> Dataset records:
• • • • •

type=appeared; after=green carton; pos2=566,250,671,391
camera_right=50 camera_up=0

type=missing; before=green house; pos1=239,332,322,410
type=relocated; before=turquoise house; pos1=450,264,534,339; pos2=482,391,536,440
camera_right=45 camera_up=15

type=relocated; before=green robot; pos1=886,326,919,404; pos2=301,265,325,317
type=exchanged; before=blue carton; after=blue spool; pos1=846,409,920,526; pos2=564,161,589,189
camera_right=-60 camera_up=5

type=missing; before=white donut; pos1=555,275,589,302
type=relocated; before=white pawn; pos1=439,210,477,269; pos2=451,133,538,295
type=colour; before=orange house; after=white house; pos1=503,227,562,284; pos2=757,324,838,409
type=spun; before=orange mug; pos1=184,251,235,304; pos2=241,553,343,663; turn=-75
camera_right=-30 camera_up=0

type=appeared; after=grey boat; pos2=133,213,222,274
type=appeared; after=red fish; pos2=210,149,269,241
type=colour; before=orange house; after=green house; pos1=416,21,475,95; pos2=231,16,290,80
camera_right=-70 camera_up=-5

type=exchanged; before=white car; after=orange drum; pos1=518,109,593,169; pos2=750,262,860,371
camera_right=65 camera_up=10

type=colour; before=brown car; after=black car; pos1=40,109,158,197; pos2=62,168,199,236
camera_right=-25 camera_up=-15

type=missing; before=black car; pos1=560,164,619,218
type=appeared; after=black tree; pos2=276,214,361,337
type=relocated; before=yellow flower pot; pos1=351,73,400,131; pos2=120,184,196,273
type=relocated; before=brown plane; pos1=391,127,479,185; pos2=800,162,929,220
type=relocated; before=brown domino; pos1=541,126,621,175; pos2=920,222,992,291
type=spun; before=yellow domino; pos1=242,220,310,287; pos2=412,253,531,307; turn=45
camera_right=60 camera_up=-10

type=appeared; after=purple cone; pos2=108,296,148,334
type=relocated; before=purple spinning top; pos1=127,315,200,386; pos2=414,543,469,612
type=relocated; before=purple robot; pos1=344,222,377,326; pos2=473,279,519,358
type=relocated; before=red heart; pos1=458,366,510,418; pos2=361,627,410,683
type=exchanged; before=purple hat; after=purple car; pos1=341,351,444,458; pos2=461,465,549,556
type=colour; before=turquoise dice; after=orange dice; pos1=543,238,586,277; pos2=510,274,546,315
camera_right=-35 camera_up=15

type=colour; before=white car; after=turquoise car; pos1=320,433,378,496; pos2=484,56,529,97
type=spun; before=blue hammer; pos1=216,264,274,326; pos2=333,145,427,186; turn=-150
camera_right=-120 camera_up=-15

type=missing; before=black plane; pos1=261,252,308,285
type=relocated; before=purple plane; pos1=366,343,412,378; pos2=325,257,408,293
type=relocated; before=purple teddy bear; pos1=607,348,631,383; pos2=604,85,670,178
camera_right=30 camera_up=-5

• • • • •

> Required action: Search the material for the string "spun" and show every line that has it.

> Reply:
type=spun; before=orange mug; pos1=184,251,235,304; pos2=241,553,343,663; turn=-75
type=spun; before=yellow domino; pos1=242,220,310,287; pos2=412,253,531,307; turn=45
type=spun; before=blue hammer; pos1=216,264,274,326; pos2=333,145,427,186; turn=-150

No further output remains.